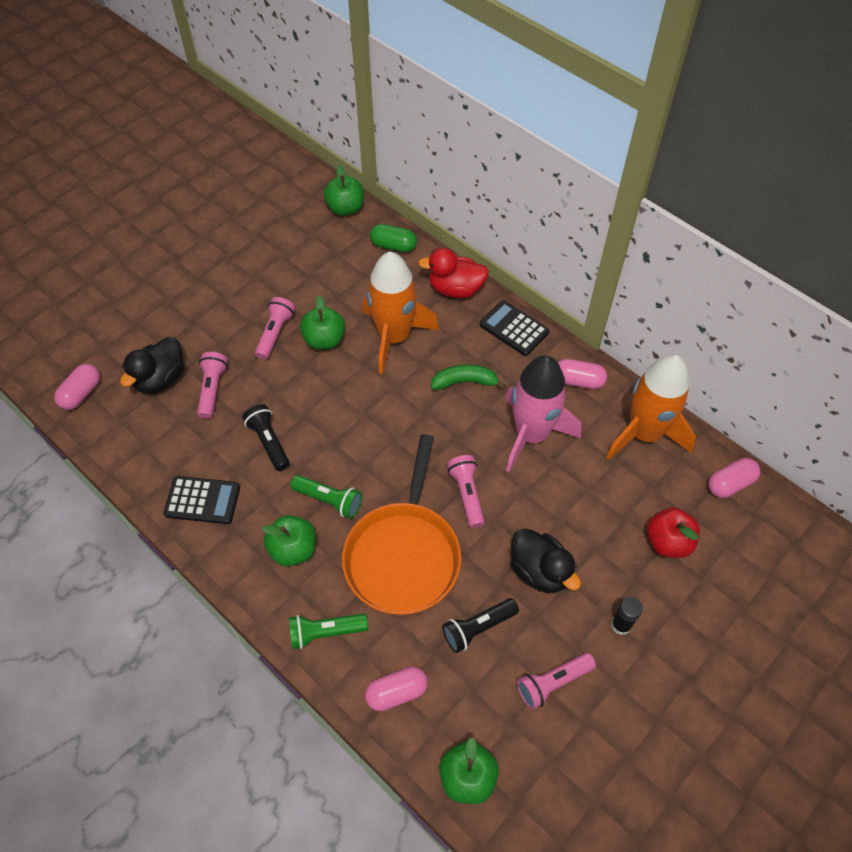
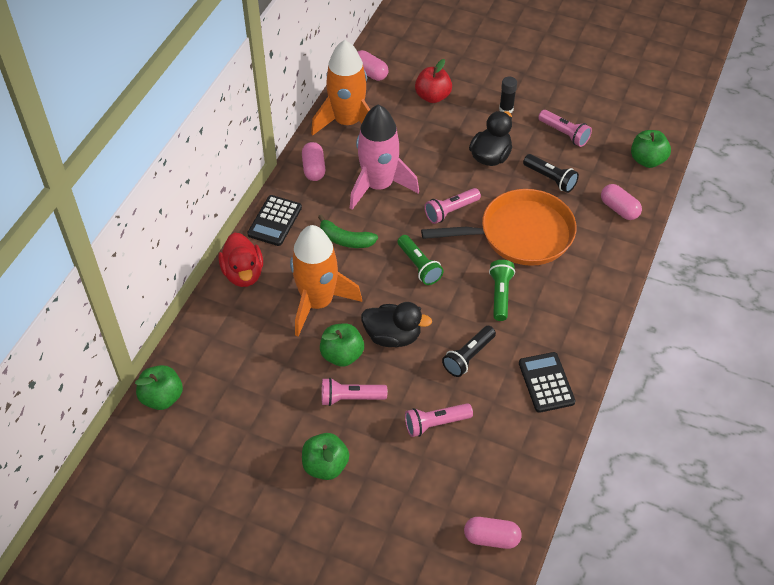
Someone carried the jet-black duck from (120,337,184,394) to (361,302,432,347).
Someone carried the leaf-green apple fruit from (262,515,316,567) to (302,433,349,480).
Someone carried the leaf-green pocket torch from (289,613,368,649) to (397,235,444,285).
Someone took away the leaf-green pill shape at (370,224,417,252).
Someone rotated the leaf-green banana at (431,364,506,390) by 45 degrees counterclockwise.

──────────────────────────────

State, as a bare number, how many lines of the listing hold the word "green".

> _OUTPUT_:
4